**WHAT TO DO:**
Copy every record exactly, with nothing left out.

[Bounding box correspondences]
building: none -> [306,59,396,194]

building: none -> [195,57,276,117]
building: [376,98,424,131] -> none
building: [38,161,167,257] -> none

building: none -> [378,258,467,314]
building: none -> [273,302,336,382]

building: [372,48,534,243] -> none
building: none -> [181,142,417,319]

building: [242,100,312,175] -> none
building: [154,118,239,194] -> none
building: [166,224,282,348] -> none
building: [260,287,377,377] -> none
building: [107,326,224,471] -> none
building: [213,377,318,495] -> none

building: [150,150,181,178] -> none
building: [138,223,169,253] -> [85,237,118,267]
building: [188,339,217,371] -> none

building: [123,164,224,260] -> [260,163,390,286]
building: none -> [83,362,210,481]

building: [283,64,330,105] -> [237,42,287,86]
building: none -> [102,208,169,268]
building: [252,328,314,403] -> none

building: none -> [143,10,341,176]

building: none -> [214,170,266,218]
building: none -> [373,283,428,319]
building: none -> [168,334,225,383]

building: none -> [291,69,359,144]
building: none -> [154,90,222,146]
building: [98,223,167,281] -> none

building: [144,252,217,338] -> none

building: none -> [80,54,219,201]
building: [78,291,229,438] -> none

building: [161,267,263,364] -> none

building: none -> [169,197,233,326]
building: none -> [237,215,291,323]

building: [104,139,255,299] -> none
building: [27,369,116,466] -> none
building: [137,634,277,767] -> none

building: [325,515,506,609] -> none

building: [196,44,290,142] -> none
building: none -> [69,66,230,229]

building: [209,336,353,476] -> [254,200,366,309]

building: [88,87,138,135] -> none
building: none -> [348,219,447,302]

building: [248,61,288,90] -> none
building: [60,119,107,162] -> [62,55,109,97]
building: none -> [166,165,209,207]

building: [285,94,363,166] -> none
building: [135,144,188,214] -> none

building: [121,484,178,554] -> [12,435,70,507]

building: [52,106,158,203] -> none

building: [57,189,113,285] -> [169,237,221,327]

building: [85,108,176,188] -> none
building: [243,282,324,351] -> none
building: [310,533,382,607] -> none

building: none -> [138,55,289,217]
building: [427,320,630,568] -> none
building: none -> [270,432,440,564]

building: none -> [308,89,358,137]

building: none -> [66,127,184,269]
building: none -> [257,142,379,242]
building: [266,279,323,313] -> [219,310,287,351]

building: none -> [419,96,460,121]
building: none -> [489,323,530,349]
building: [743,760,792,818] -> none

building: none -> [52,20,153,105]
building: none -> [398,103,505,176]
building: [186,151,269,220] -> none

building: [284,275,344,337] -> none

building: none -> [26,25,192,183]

**SOLUTION TO THIS TASK:**
building: none -> [306,59,396,194]

building: none -> [195,57,276,117]
building: [376,98,424,131] -> none
building: [38,161,167,257] -> none

building: none -> [378,258,467,314]
building: none -> [273,302,336,382]

building: [372,48,534,243] -> none
building: none -> [181,142,417,319]

building: [242,100,312,175] -> none
building: [154,118,239,194] -> none
building: [166,224,282,348] -> none
building: [260,287,377,377] -> none
building: [107,326,224,471] -> none
building: [213,377,318,495] -> none

building: [150,150,181,178] -> none
building: [138,223,169,253] -> [85,237,118,267]
building: [188,339,217,371] -> none

building: [123,164,224,260] -> [260,163,390,286]
building: none -> [83,362,210,481]

building: [283,64,330,105] -> [237,42,287,86]
building: none -> [102,208,169,268]
building: [252,328,314,403] -> none

building: none -> [143,10,341,176]

building: none -> [214,170,266,218]
building: none -> [373,283,428,319]
building: none -> [168,334,225,383]

building: none -> [291,69,359,144]
building: none -> [154,90,222,146]
building: [98,223,167,281] -> none

building: [144,252,217,338] -> none

building: none -> [80,54,219,201]
building: [78,291,229,438] -> none

building: [161,267,263,364] -> none

building: none -> [169,197,233,326]
building: none -> [237,215,291,323]

building: [104,139,255,299] -> none
building: [27,369,116,466] -> none
building: [137,634,277,767] -> none

building: [325,515,506,609] -> none

building: [196,44,290,142] -> none
building: none -> [69,66,230,229]

building: [209,336,353,476] -> [254,200,366,309]

building: [88,87,138,135] -> none
building: none -> [348,219,447,302]

building: [248,61,288,90] -> none
building: [60,119,107,162] -> [62,55,109,97]
building: none -> [166,165,209,207]

building: [285,94,363,166] -> none
building: [135,144,188,214] -> none

building: [121,484,178,554] -> [12,435,70,507]

building: [52,106,158,203] -> none

building: [57,189,113,285] -> [169,237,221,327]

building: [85,108,176,188] -> none
building: [243,282,324,351] -> none
building: [310,533,382,607] -> none

building: none -> [138,55,289,217]
building: [427,320,630,568] -> none
building: none -> [270,432,440,564]

building: none -> [308,89,358,137]

building: none -> [66,127,184,269]
building: none -> [257,142,379,242]
building: [266,279,323,313] -> [219,310,287,351]

building: none -> [419,96,460,121]
building: none -> [489,323,530,349]
building: [743,760,792,818] -> none

building: none -> [52,20,153,105]
building: none -> [398,103,505,176]
building: [186,151,269,220] -> none

building: [284,275,344,337] -> none

building: none -> [26,25,192,183]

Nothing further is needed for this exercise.